EXERCISE
Transcribe exactly, and only, the lines from the one containing "building: none -> [178,212,233,240]" through the last line of the data.

INPUT DATA
= Beginning of Section =
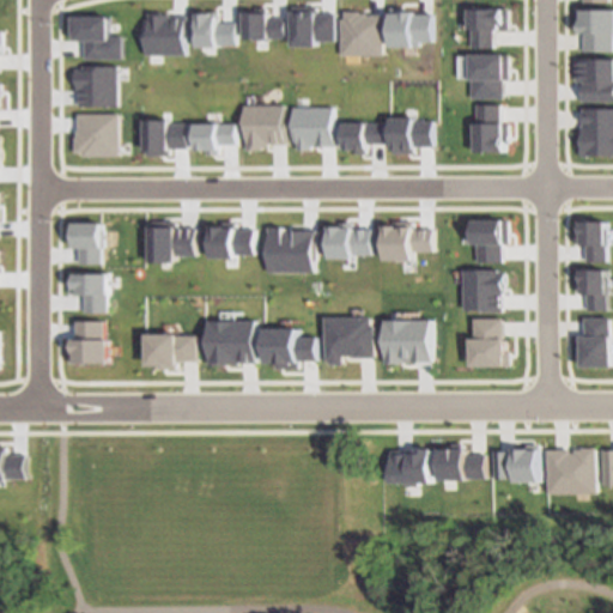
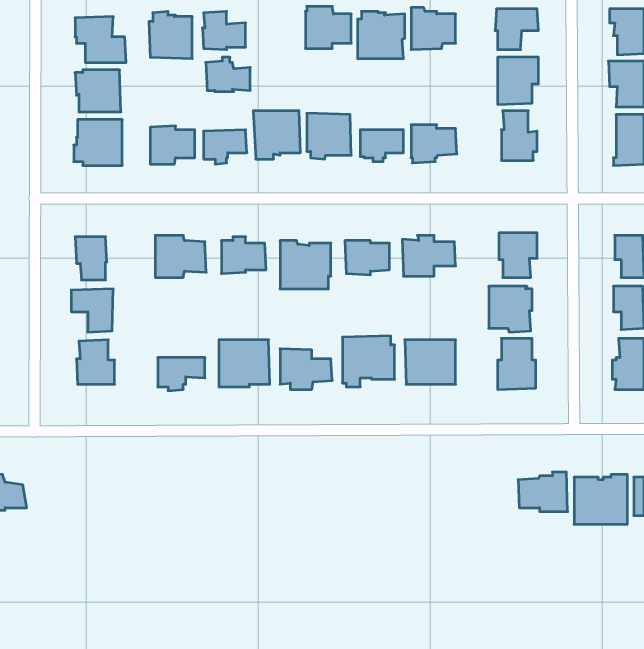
building: [238,8,280,41] -> [206,57,250,92]
building: [433,445,479,480] -> none
building: [386,449,426,484] -> none

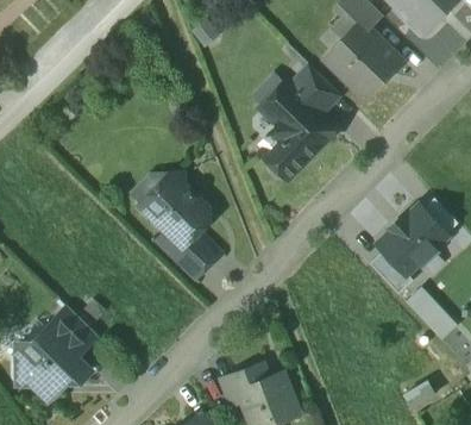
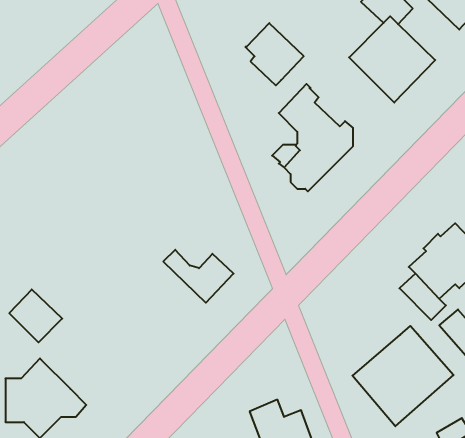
building: [288,64,340,120] -> [245,23,304,85]
building: [142,176,205,248] -> none
building: none -> [352,326,454,426]
building: [48,308,95,356] -> [9,289,62,342]

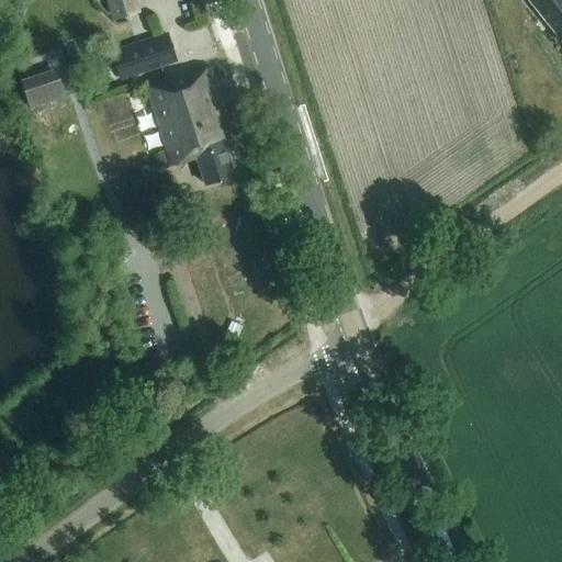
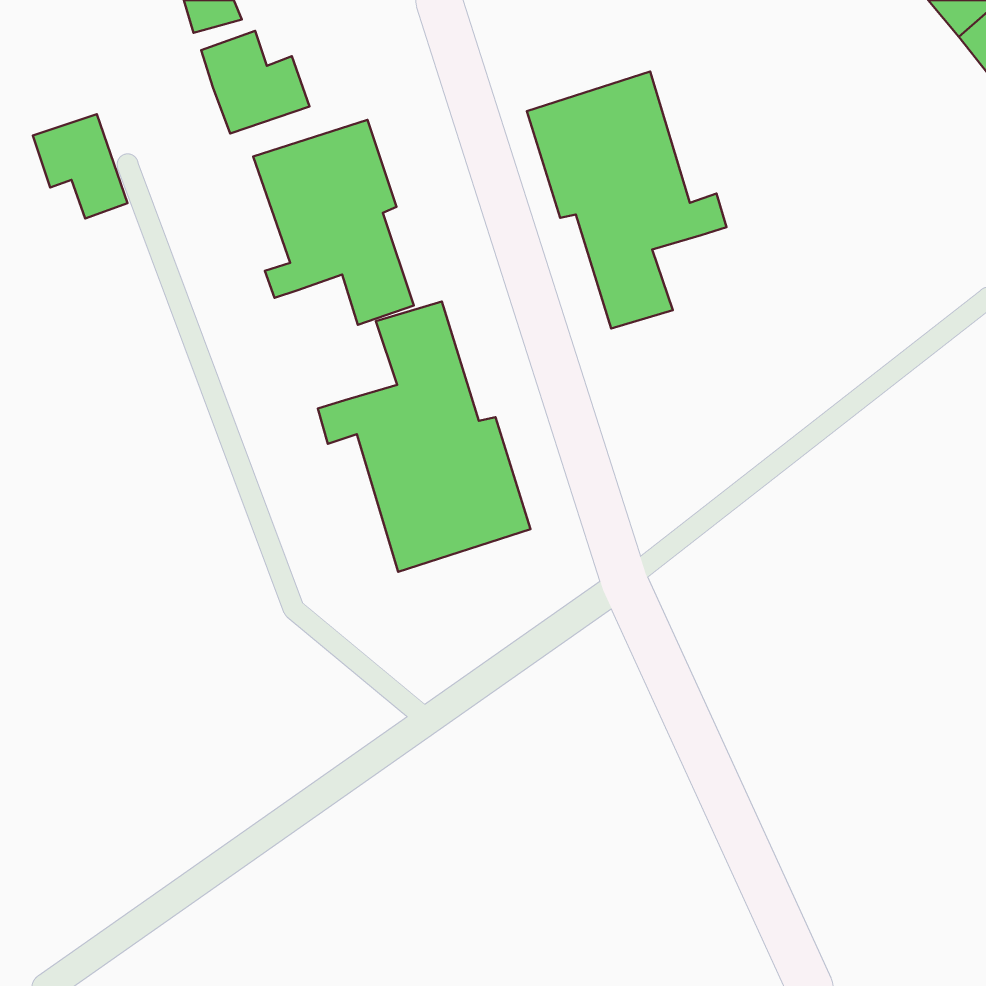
building: none -> [527,71,726,328]
building: none -> [318,302,531,572]

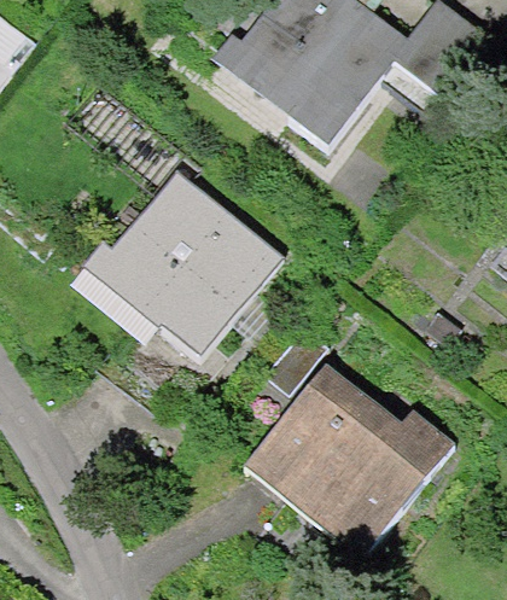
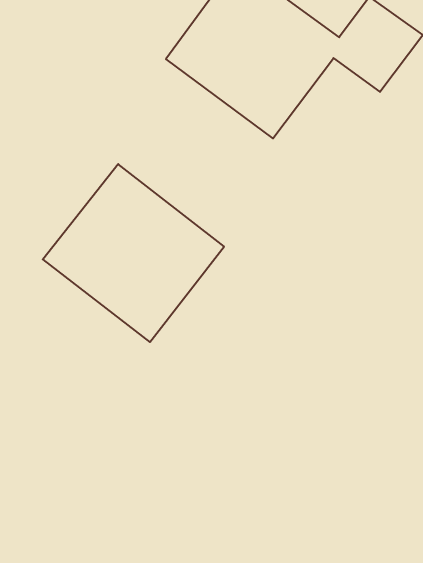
building: [238,354,436,547] -> none

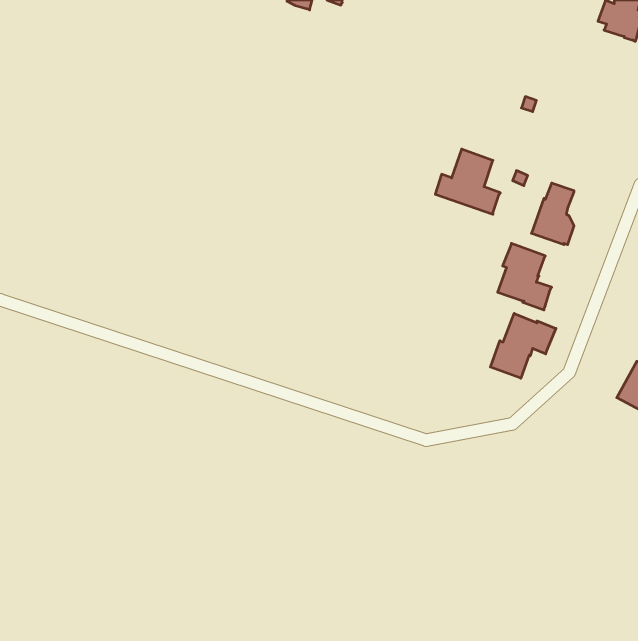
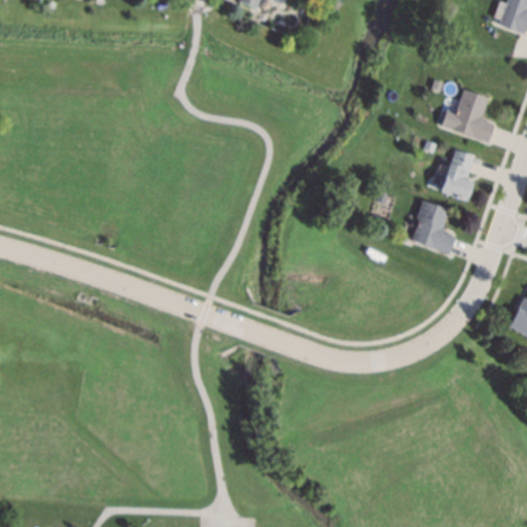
building: [435,149,500,214] -> [441,89,494,142]
building: [490,313,556,378] -> none

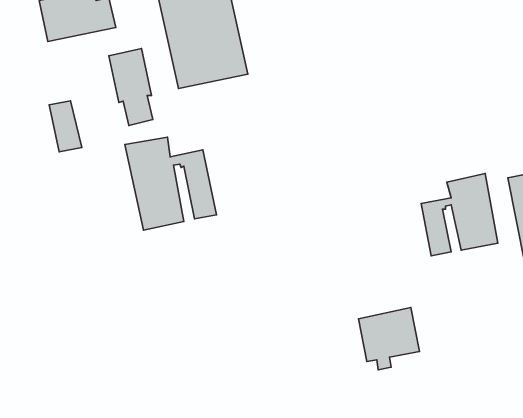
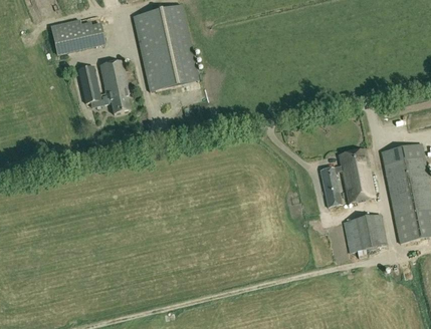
building: [49,101,82,152] -> [78,65,101,101]
building: [125,137,217,230] -> none
building: [358,307,419,370] -> [344,213,387,257]

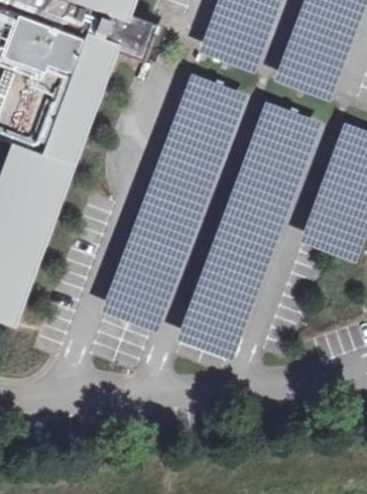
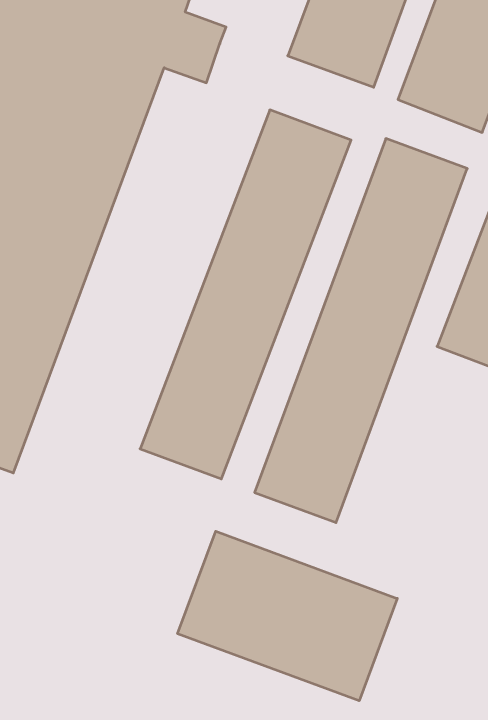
building: none -> [178,531,397,701]

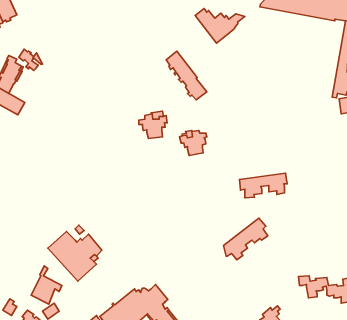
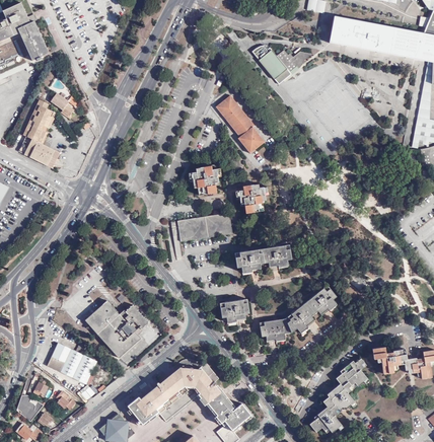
building: none -> [178,212,233,240]
building: [240,173,287,198] -> [235,243,290,272]
building: none -> [219,298,248,322]
building: none -> [259,316,289,341]
building: none -> [47,342,76,373]
building: none -> [336,363,369,390]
= End of Section =
RESULT
building: none -> [178,212,233,240]
building: [240,173,287,198] -> [235,243,290,272]
building: none -> [219,298,248,322]
building: none -> [259,316,289,341]
building: none -> [47,342,76,373]
building: none -> [336,363,369,390]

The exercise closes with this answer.